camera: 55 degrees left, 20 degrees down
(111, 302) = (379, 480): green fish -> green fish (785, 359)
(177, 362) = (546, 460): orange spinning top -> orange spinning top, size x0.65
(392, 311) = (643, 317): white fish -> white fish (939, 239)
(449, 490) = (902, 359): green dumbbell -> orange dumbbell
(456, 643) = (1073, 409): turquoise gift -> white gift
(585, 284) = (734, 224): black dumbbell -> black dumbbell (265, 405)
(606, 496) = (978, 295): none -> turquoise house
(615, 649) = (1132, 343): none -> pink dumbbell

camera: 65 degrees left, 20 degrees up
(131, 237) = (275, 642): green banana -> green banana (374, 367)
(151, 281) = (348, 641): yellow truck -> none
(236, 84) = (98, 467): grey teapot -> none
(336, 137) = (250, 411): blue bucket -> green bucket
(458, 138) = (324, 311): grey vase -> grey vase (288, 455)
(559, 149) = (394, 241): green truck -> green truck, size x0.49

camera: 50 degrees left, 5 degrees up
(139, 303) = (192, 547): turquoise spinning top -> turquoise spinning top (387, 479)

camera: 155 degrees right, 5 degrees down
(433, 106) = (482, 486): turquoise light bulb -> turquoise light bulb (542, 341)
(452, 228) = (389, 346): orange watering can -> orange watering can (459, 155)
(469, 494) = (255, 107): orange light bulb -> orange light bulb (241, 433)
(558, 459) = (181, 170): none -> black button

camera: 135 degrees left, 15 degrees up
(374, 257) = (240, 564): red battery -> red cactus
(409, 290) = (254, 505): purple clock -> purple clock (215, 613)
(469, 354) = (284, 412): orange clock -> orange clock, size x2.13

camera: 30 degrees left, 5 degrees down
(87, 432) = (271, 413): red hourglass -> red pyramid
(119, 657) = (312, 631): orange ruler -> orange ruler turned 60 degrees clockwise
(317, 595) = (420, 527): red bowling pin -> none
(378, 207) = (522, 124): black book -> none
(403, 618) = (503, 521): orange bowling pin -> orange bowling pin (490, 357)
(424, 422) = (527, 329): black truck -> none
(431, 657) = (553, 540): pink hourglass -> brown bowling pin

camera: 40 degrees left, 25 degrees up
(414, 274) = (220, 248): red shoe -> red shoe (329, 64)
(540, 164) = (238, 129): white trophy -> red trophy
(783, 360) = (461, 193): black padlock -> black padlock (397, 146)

—————

### WHAT TO PRODUCE
Those lines of the records that contain the string "degrees" should be identified and copied.

### RESPONSE TO THE TASK
camera: 55 degrees left, 20 degrees down
camera: 65 degrees left, 20 degrees up
camera: 50 degrees left, 5 degrees up
camera: 155 degrees right, 5 degrees down
camera: 135 degrees left, 15 degrees up
camera: 30 degrees left, 5 degrees down
(119, 657) = (312, 631): orange ruler -> orange ruler turned 60 degrees clockwise
camera: 40 degrees left, 25 degrees up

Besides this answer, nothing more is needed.